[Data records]
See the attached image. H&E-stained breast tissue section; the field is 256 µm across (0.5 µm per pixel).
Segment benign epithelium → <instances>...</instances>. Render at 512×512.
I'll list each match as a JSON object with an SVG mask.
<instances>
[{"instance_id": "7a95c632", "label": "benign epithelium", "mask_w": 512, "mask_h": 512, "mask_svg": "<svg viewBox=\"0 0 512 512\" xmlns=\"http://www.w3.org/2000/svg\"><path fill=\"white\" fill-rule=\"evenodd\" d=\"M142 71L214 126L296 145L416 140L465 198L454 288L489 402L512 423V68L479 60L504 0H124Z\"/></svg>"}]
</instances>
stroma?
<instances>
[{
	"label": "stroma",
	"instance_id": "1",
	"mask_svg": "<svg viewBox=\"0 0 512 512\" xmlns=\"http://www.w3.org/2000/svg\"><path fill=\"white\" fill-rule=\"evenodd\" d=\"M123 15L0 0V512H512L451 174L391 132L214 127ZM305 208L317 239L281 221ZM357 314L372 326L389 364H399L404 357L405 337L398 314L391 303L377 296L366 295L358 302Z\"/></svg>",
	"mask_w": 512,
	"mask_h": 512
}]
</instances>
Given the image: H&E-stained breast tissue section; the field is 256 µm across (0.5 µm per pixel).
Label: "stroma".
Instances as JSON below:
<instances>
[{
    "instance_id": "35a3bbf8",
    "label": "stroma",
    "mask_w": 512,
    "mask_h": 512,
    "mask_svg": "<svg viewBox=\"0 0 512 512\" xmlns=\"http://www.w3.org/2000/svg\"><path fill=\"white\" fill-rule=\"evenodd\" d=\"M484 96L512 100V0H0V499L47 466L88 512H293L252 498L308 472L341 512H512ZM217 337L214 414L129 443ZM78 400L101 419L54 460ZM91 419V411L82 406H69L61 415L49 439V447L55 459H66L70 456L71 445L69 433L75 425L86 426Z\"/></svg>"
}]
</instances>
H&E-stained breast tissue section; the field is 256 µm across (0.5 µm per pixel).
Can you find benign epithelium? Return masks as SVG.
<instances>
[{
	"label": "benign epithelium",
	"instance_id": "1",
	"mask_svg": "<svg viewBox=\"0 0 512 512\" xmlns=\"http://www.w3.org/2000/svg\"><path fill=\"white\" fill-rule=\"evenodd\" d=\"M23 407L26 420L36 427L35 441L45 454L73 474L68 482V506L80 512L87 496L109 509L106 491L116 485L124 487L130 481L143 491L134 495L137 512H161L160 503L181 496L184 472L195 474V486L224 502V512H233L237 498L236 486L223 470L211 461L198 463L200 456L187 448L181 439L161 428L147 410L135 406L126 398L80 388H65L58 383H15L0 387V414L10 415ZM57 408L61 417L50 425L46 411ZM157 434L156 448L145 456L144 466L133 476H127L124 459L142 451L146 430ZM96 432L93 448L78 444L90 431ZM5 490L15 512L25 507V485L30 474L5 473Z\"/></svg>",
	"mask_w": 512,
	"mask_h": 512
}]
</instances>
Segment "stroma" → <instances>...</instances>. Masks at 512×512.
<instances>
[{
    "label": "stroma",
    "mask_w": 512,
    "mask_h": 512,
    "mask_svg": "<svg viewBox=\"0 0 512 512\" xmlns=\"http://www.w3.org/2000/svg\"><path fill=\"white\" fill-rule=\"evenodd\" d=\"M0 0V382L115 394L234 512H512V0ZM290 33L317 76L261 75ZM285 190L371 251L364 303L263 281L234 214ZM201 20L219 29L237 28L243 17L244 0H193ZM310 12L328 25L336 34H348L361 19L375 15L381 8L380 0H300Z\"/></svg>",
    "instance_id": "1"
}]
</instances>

==

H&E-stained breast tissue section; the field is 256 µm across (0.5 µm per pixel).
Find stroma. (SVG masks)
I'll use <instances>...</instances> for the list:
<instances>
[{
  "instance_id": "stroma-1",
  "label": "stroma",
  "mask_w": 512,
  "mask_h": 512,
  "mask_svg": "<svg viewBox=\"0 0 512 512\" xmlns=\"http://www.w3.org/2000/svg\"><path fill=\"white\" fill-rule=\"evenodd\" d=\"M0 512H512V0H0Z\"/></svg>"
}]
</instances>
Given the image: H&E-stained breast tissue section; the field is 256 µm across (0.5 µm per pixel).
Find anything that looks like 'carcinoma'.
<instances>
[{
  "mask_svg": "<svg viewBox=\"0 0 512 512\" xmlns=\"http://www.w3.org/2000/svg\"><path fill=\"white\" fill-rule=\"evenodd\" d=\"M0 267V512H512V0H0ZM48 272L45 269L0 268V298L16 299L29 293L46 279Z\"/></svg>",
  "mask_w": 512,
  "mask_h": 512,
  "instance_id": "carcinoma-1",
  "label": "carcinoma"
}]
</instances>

==

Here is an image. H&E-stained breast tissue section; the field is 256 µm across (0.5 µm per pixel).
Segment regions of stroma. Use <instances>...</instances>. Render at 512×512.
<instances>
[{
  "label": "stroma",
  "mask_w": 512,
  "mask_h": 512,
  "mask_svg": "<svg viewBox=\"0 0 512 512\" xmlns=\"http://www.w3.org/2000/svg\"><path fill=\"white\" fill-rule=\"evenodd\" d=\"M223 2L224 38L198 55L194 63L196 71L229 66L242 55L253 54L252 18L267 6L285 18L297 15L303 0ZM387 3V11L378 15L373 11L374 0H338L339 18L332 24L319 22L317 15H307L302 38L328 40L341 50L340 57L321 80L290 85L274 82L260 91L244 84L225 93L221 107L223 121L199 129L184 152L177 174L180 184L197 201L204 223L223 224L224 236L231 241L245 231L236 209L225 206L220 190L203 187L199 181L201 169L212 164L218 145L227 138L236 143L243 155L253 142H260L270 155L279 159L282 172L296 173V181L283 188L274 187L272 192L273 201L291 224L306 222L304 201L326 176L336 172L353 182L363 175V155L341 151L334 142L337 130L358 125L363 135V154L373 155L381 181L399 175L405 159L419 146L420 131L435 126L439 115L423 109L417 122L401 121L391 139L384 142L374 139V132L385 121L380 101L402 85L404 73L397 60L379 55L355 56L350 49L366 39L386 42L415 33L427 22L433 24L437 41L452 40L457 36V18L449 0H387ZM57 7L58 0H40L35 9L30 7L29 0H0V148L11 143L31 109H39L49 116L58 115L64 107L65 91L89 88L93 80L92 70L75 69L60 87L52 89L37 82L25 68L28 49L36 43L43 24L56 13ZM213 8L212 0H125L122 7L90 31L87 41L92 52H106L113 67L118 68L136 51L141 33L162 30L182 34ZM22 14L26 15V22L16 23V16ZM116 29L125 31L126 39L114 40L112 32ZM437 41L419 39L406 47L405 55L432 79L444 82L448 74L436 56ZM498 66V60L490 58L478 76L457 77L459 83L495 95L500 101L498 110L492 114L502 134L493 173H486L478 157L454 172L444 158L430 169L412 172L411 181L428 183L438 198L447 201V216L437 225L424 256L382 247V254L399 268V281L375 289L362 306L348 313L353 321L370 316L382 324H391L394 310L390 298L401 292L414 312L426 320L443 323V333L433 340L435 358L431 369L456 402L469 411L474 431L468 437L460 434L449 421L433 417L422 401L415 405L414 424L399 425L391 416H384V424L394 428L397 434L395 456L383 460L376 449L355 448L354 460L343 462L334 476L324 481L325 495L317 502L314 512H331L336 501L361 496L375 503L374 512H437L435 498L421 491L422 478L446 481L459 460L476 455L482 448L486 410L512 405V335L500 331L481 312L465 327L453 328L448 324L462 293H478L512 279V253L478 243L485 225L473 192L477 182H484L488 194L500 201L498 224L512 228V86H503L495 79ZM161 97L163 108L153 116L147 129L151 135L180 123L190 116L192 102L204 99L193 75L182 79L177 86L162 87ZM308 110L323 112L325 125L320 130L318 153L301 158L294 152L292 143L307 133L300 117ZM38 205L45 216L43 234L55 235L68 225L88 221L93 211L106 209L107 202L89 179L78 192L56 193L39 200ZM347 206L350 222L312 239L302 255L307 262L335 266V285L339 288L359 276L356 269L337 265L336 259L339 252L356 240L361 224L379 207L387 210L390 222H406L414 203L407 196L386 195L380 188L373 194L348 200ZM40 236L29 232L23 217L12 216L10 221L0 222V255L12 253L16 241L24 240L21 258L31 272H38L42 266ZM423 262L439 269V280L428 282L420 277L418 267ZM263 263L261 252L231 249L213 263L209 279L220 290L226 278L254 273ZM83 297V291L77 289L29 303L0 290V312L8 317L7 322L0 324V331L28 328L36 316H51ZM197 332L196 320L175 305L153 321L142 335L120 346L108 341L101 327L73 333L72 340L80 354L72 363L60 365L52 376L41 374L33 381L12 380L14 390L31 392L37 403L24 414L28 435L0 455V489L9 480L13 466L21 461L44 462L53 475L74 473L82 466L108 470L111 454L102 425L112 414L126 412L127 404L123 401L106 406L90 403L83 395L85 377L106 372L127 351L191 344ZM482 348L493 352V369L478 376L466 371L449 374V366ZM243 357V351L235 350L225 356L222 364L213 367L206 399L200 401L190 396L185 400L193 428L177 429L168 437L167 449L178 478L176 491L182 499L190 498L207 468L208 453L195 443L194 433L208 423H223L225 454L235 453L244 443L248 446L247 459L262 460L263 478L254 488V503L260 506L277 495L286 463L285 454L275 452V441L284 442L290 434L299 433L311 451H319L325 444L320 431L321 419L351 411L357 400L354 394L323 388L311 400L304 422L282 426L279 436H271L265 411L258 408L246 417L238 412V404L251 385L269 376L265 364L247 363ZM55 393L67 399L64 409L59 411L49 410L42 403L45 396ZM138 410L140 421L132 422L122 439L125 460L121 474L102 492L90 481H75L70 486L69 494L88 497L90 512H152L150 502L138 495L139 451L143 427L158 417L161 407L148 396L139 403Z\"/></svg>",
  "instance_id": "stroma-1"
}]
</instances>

-- Task prompt --
In the entries above, find each line with the string "image" and copy it.

-- Full response --
See the attached image. H&E-stained breast tissue section; the field is 256 µm across (0.5 µm per pixel).
Given the image: H&E-stained breast tissue section; the field is 256 µm across (0.5 µm per pixel).
Given the image: H&E-stained breast tissue section; the field is 256 µm across (0.5 µm per pixel).
Here is an image. H&E-stained breast tissue section; the field is 256 µm across (0.5 µm per pixel).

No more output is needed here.